Copy every line from the data below in which the string "capsule" can be found.

Segment Start: Working data

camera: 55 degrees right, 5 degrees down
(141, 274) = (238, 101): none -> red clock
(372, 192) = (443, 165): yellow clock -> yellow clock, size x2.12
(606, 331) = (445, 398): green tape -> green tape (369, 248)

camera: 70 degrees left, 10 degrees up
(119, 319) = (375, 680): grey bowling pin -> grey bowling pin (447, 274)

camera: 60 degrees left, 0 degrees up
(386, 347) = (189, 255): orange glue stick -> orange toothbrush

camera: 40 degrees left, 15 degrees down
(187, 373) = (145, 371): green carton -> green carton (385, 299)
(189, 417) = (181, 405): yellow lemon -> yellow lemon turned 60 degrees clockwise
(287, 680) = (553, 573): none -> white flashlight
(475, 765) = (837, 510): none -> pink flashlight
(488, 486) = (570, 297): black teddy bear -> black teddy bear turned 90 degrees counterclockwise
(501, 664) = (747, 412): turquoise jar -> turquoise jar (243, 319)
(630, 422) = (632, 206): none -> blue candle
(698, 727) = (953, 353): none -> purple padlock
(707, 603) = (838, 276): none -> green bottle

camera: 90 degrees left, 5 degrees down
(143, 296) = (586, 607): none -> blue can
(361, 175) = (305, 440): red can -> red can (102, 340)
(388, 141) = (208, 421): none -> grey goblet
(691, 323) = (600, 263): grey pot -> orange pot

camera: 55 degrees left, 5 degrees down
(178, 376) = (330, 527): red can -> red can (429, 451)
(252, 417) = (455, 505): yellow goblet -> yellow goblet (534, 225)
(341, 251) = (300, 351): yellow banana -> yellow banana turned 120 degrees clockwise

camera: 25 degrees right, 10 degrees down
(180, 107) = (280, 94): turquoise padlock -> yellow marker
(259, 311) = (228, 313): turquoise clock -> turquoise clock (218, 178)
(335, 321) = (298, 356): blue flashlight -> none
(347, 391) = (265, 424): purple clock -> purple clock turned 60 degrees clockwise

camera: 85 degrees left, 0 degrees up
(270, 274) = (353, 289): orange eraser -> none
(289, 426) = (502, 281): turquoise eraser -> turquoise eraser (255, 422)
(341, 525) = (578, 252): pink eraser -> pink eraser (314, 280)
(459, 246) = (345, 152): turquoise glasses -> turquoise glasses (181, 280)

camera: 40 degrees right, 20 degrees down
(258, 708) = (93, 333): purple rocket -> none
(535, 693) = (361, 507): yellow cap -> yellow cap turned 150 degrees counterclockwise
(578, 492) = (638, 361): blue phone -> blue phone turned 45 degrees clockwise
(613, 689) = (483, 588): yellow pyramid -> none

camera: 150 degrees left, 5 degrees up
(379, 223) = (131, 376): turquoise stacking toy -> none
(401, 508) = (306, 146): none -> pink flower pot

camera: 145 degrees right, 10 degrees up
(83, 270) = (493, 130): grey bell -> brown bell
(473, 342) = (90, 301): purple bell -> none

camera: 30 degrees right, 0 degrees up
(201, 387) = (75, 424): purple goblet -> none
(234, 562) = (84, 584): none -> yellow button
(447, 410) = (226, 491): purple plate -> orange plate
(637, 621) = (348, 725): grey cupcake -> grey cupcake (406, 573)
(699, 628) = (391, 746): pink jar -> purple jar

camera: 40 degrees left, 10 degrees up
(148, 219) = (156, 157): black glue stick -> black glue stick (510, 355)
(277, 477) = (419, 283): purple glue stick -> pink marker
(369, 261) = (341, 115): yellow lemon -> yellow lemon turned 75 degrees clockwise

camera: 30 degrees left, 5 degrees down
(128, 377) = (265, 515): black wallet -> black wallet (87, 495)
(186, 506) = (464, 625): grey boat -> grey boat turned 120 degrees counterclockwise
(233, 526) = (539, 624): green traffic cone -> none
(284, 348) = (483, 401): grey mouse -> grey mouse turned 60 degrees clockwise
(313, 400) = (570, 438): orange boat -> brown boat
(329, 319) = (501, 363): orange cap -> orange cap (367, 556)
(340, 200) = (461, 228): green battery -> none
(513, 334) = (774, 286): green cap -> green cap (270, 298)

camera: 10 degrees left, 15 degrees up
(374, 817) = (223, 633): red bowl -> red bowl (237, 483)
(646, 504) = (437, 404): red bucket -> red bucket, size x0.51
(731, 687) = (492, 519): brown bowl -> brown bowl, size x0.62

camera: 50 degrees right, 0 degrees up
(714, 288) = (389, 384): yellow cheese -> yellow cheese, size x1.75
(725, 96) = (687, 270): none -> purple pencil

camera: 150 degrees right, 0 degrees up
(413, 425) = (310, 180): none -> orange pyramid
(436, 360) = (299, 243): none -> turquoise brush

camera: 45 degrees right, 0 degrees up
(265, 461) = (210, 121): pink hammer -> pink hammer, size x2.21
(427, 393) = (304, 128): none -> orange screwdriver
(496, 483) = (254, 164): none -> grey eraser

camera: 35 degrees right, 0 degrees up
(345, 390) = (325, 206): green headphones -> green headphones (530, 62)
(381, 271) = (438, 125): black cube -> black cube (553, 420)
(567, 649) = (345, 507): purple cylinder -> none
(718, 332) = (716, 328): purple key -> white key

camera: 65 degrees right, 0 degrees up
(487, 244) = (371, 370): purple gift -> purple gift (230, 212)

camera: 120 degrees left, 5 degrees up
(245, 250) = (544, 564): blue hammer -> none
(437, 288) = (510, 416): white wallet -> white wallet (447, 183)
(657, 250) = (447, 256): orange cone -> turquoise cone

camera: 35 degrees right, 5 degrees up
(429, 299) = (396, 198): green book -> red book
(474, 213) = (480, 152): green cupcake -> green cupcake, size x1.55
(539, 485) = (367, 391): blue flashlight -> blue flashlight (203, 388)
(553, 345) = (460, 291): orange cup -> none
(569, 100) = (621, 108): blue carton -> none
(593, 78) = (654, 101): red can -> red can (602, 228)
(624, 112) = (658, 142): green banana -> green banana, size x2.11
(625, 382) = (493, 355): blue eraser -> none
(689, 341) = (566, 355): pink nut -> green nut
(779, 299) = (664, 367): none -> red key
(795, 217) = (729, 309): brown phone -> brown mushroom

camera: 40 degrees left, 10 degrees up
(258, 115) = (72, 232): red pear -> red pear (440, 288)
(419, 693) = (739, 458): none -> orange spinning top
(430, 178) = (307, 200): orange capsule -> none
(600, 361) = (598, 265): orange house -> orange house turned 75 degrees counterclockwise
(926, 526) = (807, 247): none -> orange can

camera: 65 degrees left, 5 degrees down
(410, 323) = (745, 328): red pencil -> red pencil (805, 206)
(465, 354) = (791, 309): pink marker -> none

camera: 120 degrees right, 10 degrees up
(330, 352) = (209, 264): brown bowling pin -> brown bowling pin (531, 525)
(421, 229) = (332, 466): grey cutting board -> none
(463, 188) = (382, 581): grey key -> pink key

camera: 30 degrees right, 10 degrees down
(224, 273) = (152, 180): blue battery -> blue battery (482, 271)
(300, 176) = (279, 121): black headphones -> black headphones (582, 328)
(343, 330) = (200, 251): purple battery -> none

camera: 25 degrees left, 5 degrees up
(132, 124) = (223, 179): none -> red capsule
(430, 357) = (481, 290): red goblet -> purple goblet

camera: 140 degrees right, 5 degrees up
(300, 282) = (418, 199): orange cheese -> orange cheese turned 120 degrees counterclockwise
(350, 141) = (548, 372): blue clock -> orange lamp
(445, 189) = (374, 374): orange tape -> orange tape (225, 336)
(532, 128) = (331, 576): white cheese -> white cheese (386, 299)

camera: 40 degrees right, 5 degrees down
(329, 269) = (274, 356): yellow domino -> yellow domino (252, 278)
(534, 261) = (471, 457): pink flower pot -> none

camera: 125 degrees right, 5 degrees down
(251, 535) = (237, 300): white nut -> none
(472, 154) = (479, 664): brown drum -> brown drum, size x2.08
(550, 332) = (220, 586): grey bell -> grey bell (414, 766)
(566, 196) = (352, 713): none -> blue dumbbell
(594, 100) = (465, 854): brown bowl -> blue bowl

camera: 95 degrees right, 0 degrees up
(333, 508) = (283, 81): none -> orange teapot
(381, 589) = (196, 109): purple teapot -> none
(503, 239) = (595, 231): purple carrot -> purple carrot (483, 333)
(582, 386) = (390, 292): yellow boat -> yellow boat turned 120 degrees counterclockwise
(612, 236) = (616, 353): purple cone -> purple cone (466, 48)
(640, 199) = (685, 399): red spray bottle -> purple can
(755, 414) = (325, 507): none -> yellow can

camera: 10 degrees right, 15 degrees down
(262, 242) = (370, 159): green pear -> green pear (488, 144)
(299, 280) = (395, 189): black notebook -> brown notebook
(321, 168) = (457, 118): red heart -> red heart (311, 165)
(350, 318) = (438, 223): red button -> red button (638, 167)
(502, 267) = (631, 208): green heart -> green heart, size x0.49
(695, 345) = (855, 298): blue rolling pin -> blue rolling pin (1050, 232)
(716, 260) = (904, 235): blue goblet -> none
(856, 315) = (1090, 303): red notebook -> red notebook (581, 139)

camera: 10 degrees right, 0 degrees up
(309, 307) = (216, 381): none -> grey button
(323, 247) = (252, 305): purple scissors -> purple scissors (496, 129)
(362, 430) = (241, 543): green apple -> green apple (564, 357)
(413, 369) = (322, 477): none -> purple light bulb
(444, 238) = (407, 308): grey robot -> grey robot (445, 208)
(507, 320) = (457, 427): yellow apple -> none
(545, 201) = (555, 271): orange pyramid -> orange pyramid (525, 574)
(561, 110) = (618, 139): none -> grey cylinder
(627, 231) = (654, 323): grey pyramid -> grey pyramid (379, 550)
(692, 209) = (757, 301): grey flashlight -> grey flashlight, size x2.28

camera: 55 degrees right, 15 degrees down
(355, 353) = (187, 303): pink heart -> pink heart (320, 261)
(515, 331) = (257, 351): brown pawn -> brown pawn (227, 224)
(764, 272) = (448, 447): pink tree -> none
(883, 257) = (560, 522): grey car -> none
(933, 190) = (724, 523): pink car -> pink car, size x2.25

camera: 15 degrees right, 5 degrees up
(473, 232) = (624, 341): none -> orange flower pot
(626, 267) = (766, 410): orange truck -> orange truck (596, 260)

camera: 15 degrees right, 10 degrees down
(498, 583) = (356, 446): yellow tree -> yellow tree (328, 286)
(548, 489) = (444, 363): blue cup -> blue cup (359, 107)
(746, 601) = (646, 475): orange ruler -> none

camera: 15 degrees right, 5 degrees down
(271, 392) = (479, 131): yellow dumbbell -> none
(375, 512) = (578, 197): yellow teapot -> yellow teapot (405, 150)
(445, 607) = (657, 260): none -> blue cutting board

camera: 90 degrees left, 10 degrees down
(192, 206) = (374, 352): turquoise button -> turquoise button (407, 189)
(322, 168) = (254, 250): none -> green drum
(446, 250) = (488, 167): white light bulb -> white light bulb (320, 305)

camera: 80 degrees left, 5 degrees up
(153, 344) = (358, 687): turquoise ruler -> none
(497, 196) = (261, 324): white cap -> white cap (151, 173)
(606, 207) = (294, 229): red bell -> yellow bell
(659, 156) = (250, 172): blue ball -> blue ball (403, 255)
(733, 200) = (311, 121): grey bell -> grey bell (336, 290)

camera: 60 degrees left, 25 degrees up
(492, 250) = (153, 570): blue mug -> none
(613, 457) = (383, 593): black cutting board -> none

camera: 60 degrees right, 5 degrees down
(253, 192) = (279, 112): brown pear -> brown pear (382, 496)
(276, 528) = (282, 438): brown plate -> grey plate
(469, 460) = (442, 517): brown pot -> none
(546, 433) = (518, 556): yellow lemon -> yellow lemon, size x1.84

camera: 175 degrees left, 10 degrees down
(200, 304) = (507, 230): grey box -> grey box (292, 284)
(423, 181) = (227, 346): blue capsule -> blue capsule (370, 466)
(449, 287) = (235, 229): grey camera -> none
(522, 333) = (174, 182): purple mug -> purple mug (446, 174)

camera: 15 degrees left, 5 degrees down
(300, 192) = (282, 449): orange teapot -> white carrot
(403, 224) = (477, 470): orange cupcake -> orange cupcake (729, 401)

Segment End: Working data

Task solution:
(430, 178) = (307, 200): orange capsule -> none
(132, 124) = (223, 179): none -> red capsule
(423, 181) = (227, 346): blue capsule -> blue capsule (370, 466)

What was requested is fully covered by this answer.